[Spatial reasoning data]
+++

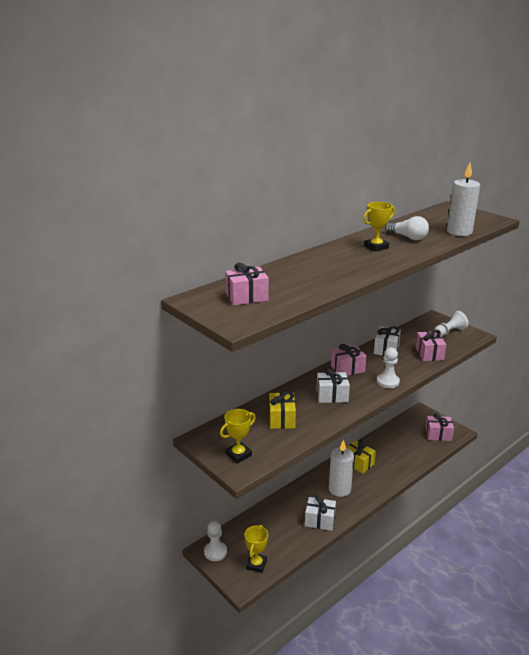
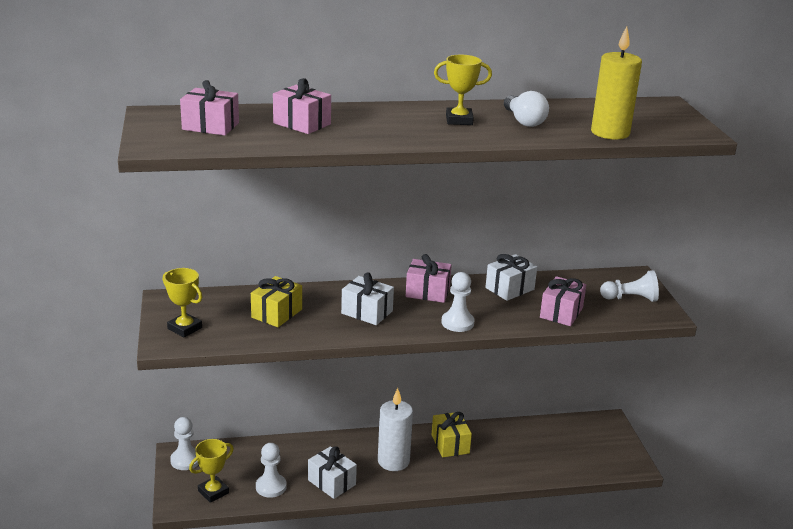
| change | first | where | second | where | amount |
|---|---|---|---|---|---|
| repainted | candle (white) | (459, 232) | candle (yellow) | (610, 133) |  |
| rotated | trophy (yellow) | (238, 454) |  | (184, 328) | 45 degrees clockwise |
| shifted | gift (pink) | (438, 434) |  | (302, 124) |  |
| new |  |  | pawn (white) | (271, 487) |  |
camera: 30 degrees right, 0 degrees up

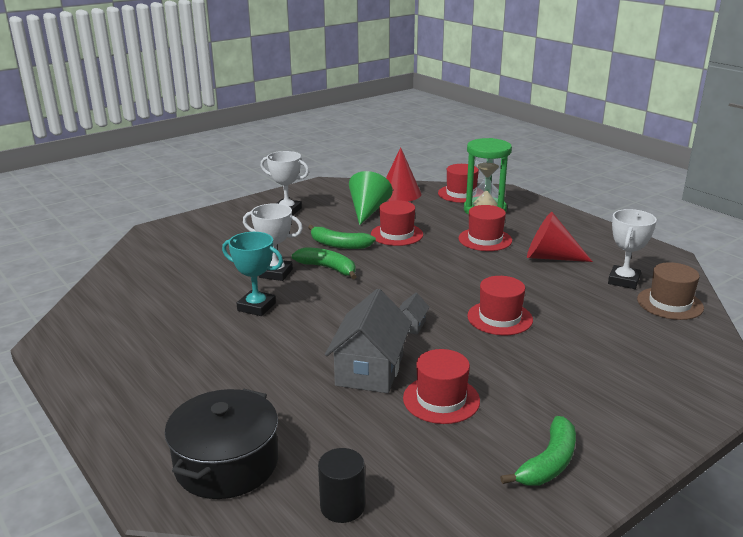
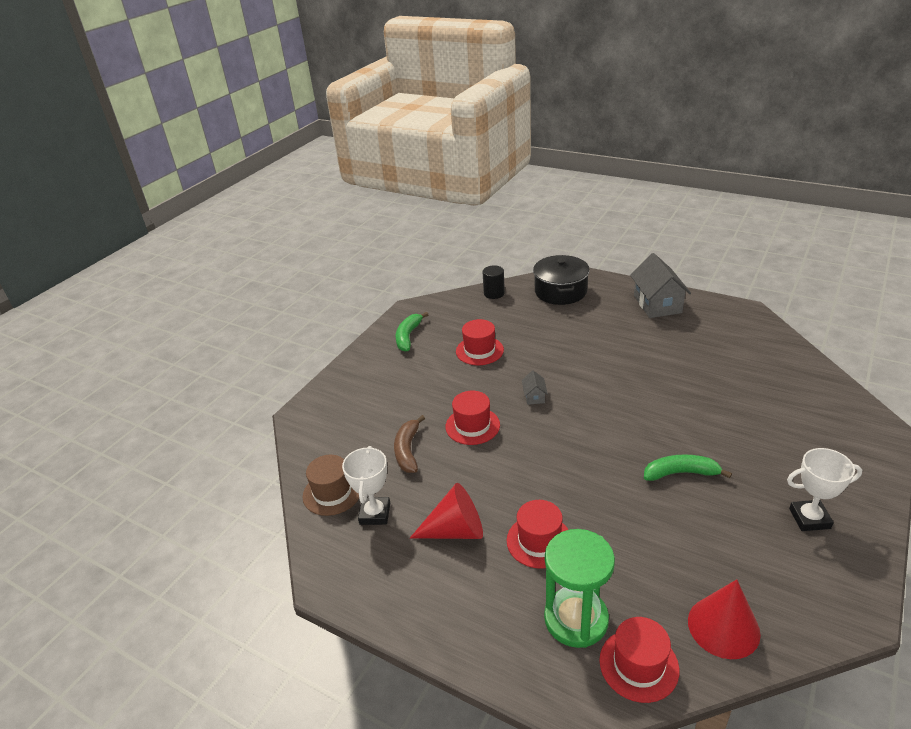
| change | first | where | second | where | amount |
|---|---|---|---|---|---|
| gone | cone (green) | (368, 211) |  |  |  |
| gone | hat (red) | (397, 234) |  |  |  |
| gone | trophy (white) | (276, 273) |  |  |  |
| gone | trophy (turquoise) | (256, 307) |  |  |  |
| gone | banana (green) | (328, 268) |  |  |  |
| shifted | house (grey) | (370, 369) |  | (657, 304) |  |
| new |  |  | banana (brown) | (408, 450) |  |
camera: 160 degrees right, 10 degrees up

+++

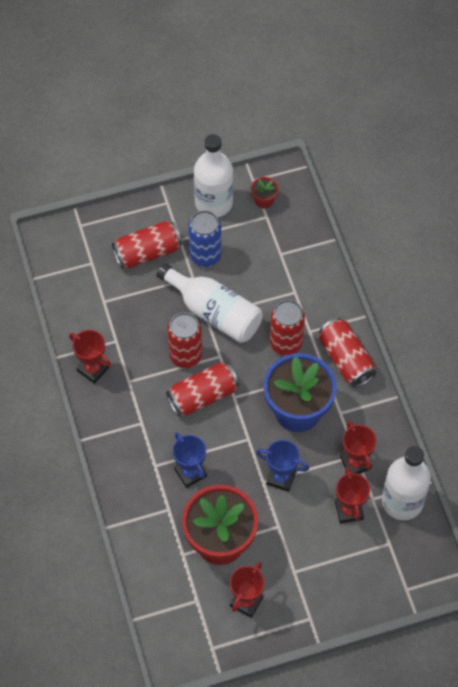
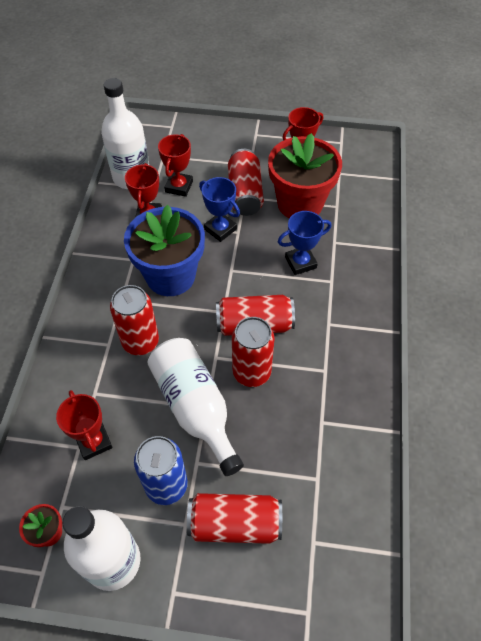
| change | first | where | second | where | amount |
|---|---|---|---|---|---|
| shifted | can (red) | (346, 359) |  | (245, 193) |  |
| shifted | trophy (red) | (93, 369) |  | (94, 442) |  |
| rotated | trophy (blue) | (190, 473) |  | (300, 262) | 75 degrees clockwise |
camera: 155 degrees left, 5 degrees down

+++

» **Task goal**:
If a line in the data above holds the word "banana", count it, and give only the final number.

» **Response to the task**:
2